• [Exercise] Using the entries that follow, report how many lines contain the word "grey". Only the number is wanted.

Records from a data collection

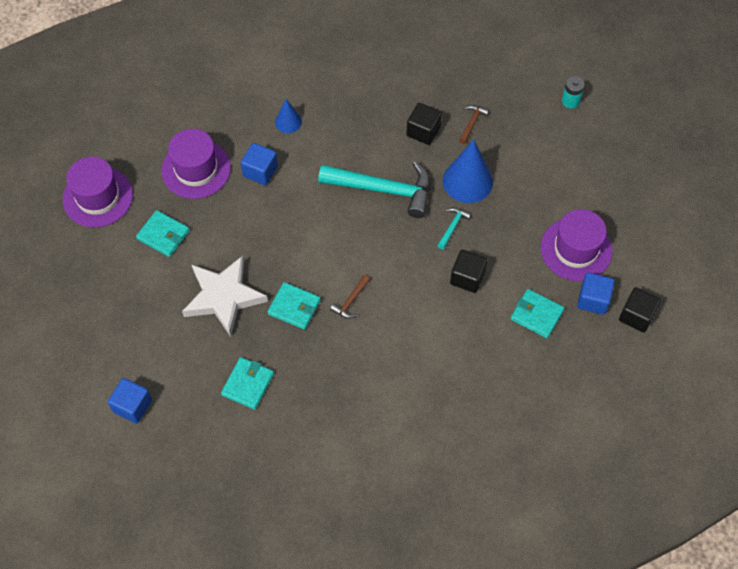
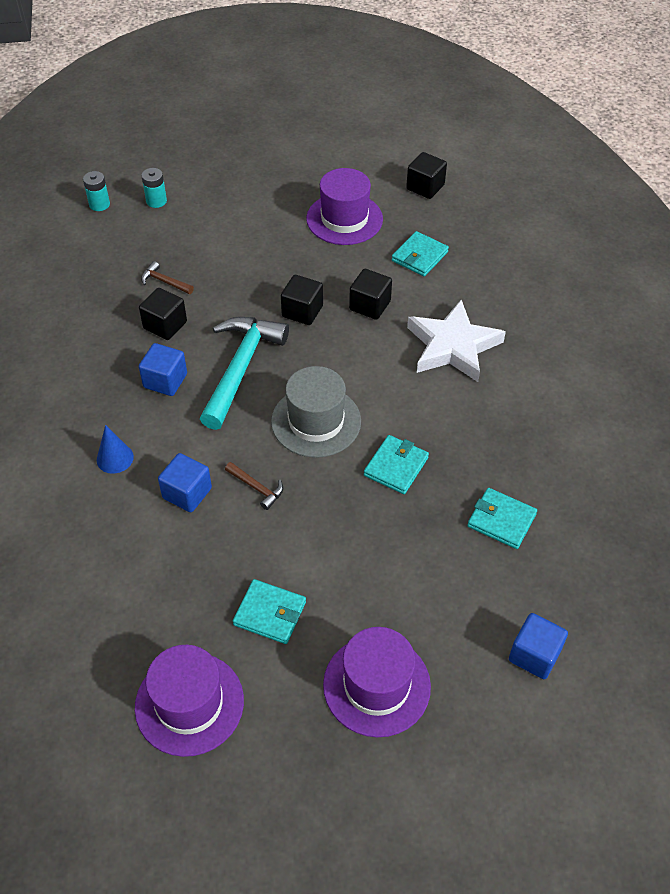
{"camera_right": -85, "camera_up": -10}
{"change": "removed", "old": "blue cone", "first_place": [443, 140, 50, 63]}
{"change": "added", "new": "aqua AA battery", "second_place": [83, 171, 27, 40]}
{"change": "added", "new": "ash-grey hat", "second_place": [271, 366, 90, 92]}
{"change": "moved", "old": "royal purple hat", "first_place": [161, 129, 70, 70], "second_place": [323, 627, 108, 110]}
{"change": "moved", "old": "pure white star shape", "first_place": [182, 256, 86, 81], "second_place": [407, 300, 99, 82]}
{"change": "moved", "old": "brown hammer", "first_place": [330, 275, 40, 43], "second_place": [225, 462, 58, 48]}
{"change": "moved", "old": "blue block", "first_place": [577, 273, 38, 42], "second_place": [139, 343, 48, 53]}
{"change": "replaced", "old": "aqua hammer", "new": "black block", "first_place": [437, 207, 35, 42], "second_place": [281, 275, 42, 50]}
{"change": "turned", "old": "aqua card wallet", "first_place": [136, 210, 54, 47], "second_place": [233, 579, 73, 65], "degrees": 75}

...

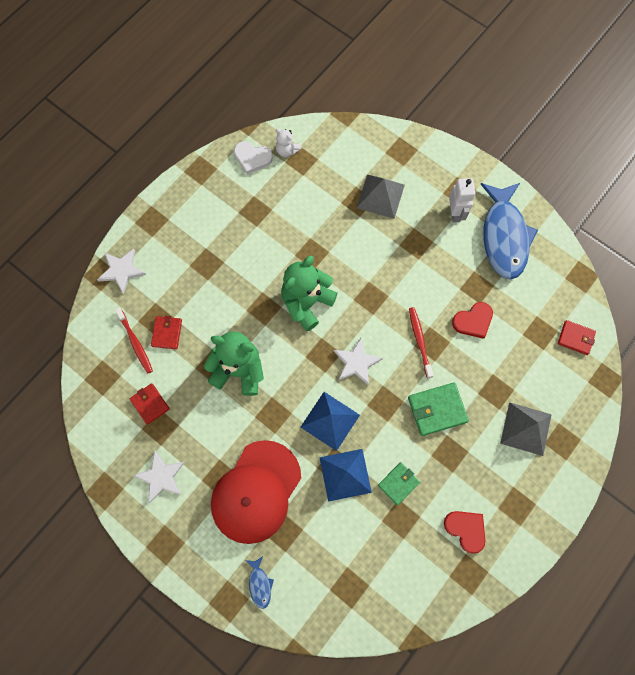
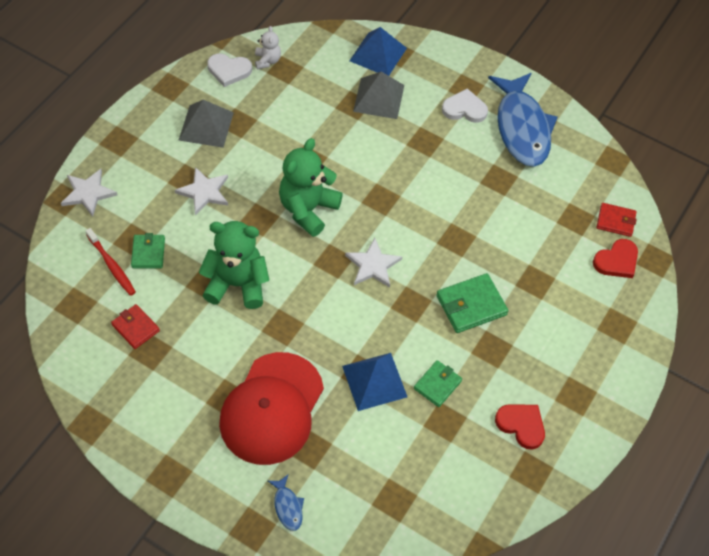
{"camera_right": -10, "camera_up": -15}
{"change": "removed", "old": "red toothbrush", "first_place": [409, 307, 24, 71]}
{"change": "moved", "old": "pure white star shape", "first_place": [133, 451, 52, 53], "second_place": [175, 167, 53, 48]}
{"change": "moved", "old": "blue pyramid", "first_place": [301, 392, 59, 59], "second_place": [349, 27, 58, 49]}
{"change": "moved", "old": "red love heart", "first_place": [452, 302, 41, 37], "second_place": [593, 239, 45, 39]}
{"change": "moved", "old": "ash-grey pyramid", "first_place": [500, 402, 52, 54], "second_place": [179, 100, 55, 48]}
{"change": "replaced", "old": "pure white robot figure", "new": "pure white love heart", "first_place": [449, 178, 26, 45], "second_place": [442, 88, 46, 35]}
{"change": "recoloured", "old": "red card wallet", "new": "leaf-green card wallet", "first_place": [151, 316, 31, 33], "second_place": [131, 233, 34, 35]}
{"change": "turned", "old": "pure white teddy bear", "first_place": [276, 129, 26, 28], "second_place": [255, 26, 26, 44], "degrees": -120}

• [Solution below] 2